> TASK DIRECTIONS:
Both the line with "in_second: [399, 226]" and the line with "in_first: [464, 464]" in the records below must appear in the output, along with every line between them, exactly and with nothing added.

** LISTED RECORDS follows **

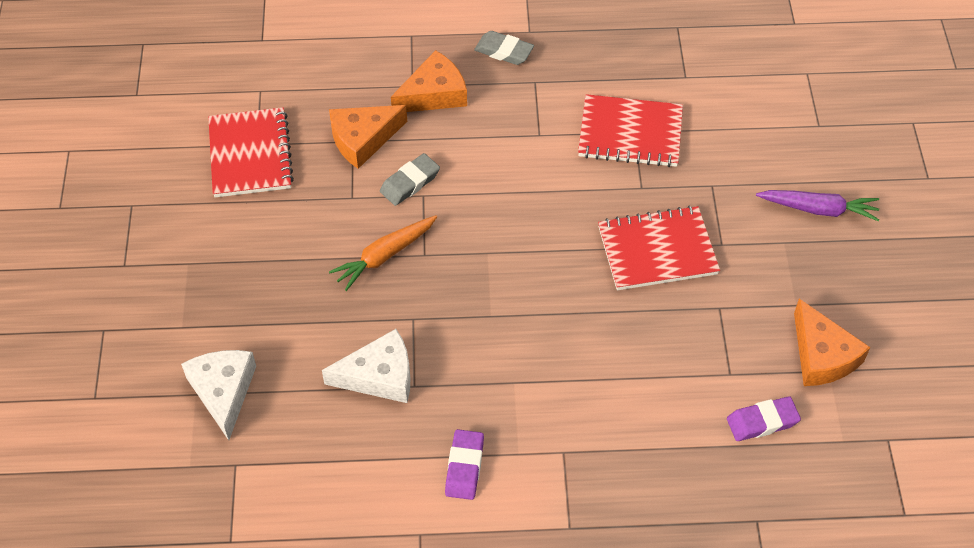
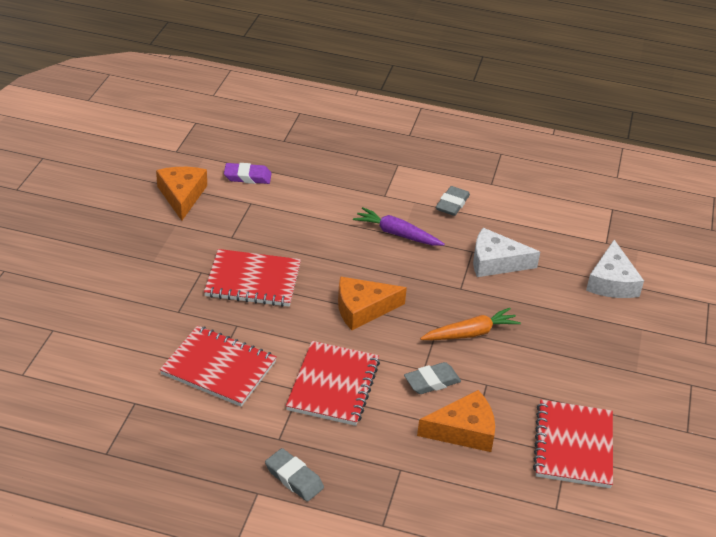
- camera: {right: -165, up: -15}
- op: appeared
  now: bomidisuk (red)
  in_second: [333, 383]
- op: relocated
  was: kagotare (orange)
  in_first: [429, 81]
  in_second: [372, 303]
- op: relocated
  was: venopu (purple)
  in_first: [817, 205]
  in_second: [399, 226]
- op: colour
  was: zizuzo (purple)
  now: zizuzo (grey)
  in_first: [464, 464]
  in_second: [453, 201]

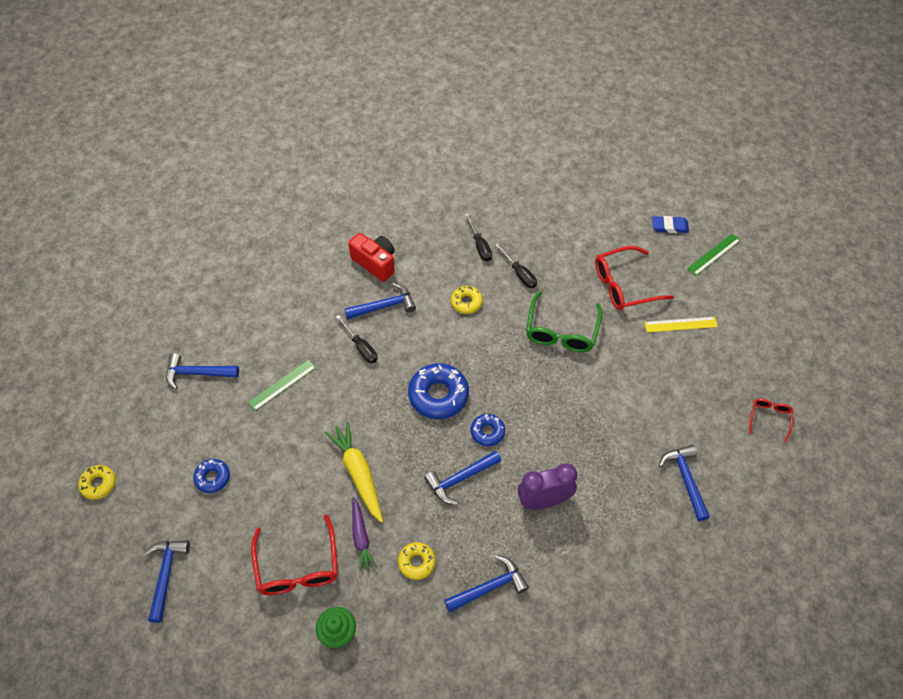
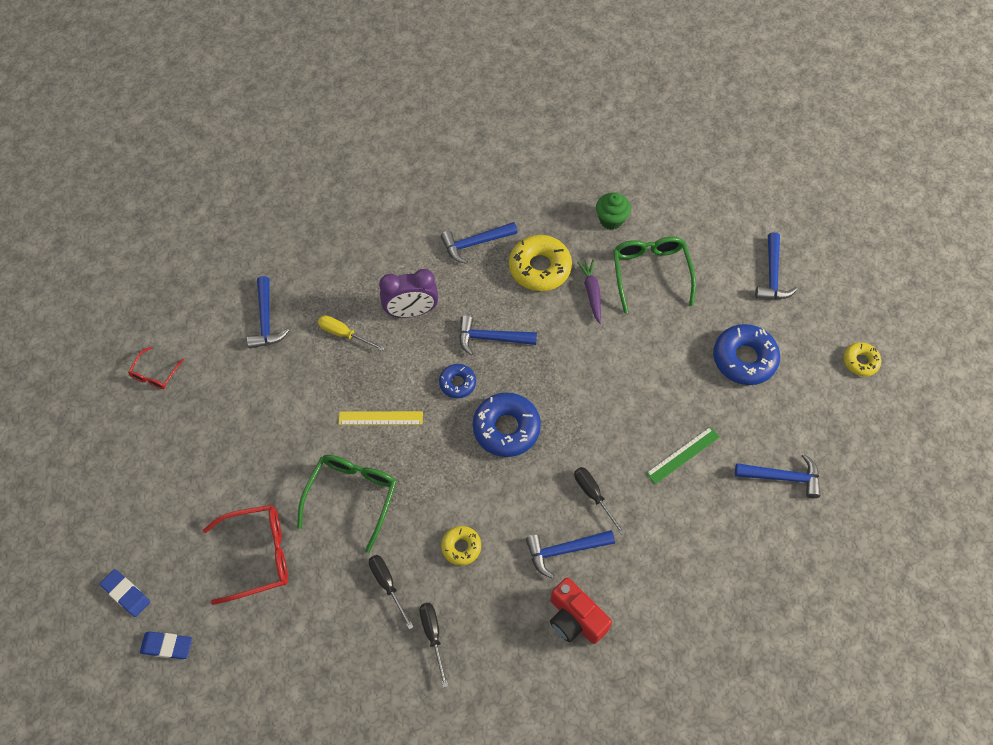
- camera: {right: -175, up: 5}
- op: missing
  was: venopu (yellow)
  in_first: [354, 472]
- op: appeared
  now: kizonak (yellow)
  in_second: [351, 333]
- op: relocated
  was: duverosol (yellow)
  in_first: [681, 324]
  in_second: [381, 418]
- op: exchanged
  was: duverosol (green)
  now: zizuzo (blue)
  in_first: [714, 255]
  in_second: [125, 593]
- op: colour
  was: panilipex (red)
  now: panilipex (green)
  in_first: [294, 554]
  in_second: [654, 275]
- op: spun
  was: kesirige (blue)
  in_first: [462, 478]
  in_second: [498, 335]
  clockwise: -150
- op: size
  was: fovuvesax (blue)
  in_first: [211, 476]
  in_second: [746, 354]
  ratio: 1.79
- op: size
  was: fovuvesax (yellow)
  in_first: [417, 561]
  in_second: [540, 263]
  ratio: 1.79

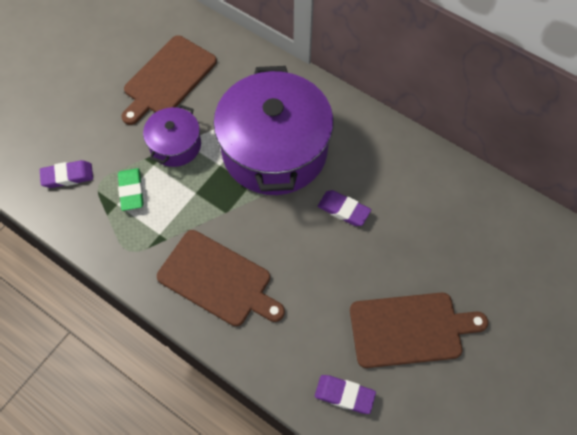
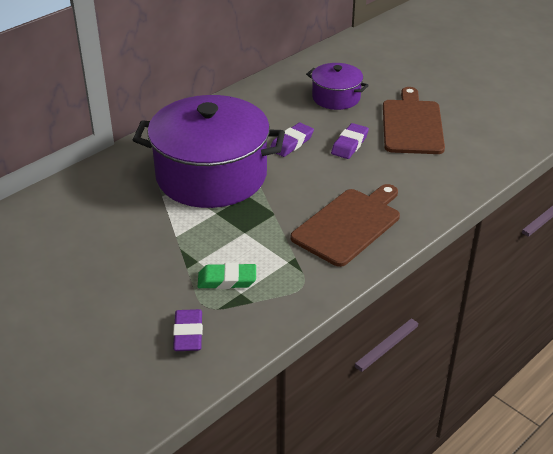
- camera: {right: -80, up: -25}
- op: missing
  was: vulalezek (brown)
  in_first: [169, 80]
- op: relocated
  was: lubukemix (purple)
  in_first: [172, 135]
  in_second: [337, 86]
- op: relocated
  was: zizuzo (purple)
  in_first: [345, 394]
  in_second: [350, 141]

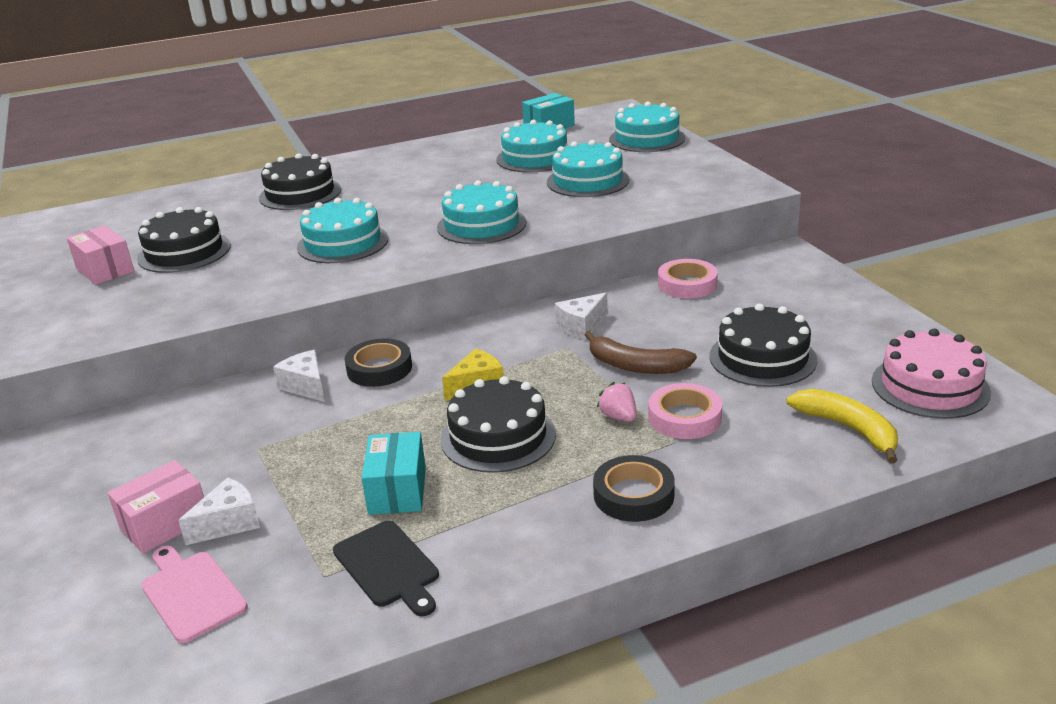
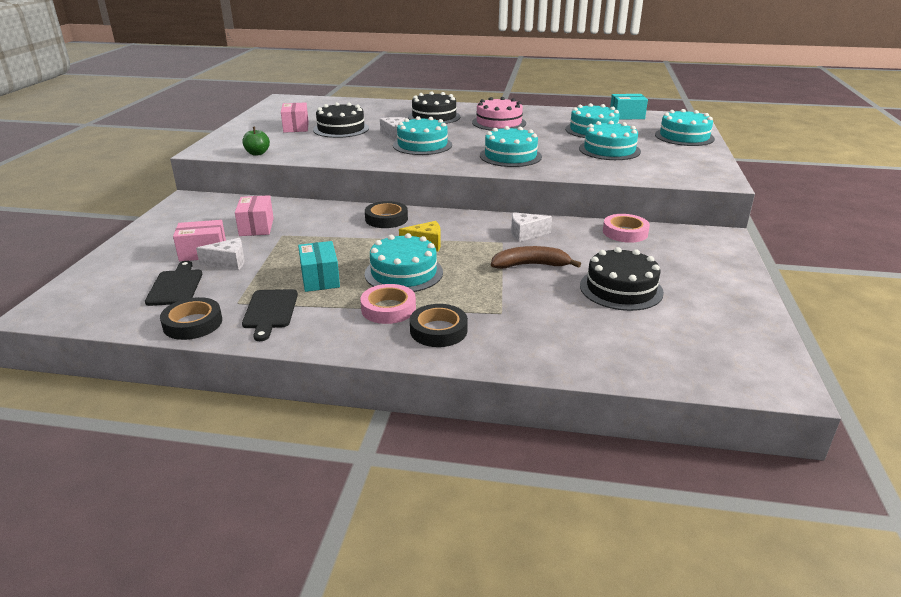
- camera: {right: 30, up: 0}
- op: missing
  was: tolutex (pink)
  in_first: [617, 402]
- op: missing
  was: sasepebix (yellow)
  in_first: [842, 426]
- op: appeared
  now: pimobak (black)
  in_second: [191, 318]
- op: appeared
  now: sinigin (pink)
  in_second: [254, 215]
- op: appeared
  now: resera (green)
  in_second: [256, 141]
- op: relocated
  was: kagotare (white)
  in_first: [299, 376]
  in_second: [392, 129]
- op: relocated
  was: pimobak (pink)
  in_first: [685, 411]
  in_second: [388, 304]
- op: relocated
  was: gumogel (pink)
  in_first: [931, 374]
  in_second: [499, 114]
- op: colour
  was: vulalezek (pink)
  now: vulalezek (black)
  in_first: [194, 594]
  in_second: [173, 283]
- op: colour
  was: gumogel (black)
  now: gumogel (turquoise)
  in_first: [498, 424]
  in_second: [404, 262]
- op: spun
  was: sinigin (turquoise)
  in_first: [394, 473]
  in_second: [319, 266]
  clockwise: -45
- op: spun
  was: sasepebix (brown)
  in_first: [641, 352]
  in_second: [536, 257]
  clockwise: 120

** End of LISTED RECORDS **

> TASK ANSWER:
  in_second: [399, 226]
- op: colour
  was: zizuzo (purple)
  now: zizuzo (grey)
  in_first: [464, 464]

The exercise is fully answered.